[Given data]
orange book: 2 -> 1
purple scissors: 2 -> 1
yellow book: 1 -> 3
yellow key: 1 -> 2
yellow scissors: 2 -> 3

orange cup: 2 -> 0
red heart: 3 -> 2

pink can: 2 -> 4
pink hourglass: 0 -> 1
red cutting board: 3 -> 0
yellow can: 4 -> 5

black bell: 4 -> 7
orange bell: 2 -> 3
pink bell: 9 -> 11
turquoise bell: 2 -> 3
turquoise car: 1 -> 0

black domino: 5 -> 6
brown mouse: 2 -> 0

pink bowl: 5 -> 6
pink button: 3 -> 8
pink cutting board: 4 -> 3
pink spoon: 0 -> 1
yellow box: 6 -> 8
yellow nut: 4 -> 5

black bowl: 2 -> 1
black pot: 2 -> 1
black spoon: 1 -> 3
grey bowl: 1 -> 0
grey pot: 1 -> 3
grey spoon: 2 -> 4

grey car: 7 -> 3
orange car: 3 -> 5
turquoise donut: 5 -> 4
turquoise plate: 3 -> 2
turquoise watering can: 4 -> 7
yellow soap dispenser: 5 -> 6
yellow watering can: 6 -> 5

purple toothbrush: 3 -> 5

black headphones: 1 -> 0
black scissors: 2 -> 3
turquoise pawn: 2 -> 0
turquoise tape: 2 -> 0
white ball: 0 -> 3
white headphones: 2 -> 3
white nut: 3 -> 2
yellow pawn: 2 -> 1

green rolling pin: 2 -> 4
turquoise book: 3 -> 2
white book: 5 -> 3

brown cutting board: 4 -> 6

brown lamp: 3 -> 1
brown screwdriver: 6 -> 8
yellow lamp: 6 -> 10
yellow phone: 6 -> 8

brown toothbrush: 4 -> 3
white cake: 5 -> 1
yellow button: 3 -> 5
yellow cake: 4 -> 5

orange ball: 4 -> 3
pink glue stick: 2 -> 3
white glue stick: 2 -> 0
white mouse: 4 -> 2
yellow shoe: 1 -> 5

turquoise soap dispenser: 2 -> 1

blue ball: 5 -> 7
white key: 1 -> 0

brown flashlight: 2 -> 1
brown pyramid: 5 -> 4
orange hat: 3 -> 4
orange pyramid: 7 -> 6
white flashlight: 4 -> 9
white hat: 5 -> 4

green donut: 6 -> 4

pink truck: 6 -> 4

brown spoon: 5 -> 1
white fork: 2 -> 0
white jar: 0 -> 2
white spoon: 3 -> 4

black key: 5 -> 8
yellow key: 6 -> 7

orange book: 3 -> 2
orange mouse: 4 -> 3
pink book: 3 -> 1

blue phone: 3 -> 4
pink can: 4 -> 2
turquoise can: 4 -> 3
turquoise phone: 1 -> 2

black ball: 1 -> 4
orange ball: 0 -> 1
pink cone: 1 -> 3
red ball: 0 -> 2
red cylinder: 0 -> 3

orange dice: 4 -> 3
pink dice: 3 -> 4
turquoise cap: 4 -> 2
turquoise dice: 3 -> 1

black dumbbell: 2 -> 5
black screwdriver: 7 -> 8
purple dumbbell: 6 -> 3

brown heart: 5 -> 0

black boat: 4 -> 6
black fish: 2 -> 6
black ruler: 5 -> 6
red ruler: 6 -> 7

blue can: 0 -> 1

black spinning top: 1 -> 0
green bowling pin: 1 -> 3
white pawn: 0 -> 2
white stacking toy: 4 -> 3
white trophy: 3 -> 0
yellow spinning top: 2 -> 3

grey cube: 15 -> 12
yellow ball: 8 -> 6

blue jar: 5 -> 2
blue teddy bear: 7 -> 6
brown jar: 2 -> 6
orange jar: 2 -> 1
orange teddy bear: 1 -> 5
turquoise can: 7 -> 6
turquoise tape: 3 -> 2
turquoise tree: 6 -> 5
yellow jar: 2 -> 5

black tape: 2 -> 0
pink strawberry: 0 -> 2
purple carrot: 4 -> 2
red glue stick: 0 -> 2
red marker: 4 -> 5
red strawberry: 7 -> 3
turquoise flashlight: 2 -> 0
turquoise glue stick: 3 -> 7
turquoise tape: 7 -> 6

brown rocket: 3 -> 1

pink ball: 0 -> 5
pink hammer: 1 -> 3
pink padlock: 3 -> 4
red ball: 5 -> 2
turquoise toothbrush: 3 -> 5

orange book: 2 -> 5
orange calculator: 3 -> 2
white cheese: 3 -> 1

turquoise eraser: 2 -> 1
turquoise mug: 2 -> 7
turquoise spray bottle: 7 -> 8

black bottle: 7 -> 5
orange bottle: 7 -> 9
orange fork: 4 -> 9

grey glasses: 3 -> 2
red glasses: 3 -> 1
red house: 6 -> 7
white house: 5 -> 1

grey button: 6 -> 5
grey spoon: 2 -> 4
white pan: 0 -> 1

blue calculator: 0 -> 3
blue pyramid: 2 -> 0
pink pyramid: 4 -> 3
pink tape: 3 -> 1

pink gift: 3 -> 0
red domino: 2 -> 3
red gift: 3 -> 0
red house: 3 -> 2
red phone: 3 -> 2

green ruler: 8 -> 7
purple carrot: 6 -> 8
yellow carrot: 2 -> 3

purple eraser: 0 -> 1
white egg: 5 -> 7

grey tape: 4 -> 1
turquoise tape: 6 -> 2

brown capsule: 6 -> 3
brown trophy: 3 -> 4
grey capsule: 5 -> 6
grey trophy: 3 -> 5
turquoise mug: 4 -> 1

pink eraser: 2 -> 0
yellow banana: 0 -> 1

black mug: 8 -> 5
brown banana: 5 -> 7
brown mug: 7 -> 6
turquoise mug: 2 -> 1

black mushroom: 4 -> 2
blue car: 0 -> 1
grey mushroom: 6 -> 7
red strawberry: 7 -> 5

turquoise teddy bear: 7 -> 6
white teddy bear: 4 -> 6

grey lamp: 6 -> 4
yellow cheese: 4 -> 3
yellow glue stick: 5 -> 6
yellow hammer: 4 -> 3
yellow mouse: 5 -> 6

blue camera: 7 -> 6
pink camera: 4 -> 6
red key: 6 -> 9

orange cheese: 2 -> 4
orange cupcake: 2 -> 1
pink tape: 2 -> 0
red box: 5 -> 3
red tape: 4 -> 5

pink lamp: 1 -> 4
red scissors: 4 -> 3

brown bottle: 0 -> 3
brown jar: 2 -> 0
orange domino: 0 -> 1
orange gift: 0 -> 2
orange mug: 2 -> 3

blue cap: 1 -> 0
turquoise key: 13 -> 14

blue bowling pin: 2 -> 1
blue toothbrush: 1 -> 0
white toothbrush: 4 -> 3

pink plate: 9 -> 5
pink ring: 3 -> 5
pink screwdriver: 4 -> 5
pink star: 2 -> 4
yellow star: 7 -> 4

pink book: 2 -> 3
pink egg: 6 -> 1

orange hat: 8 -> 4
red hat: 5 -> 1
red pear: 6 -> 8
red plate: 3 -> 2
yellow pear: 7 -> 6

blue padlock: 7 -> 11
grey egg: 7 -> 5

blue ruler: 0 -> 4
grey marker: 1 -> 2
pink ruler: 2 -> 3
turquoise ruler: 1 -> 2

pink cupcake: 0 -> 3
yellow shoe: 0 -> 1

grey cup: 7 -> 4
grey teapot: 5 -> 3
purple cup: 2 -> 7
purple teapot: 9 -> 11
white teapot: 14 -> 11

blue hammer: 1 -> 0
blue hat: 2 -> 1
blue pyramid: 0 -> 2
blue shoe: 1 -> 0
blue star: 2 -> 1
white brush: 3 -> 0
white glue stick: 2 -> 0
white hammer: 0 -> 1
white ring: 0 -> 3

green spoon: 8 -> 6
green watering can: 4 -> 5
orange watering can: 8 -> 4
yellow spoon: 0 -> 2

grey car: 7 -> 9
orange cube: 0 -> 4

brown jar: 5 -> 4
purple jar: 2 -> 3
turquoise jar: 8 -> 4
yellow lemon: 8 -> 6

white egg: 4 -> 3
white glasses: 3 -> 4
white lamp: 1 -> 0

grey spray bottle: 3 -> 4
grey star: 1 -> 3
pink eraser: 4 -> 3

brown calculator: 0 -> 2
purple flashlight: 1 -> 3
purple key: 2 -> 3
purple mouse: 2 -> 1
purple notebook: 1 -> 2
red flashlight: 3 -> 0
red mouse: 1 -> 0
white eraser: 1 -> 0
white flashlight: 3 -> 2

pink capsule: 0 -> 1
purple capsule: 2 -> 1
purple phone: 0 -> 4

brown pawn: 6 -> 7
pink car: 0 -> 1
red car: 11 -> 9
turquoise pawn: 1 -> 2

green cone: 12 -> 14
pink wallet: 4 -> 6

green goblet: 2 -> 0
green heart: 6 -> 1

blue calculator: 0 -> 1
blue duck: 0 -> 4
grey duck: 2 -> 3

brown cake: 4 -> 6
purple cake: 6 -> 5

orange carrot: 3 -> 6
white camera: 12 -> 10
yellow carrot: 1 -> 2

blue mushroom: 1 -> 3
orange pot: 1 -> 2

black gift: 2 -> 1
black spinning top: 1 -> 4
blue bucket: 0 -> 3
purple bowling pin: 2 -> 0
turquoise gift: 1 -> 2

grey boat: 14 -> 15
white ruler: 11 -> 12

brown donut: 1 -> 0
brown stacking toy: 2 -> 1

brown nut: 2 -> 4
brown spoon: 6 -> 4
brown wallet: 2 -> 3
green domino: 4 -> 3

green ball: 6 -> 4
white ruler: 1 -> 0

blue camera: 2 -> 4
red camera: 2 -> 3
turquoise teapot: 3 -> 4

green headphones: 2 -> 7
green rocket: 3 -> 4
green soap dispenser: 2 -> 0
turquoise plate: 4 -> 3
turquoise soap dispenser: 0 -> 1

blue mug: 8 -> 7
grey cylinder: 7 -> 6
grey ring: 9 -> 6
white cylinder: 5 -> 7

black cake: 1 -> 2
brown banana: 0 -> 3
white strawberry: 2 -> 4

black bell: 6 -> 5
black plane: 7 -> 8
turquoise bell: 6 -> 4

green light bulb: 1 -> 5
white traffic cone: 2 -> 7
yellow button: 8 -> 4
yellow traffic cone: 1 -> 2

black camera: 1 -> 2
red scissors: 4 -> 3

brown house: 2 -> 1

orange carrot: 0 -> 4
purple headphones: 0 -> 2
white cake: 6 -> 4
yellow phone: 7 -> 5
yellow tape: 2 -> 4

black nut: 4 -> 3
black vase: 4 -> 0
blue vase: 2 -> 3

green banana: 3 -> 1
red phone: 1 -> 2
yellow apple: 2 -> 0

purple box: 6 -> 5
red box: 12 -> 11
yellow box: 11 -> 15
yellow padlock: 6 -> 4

[Exercise directions]
After locating the line holding "red marker: 4 -> 5" above, output exactly that line and every line after it through the line holding "white cheese: 3 -> 1". Include nothing else.

[Answer box]
red marker: 4 -> 5
red strawberry: 7 -> 3
turquoise flashlight: 2 -> 0
turquoise glue stick: 3 -> 7
turquoise tape: 7 -> 6

brown rocket: 3 -> 1

pink ball: 0 -> 5
pink hammer: 1 -> 3
pink padlock: 3 -> 4
red ball: 5 -> 2
turquoise toothbrush: 3 -> 5

orange book: 2 -> 5
orange calculator: 3 -> 2
white cheese: 3 -> 1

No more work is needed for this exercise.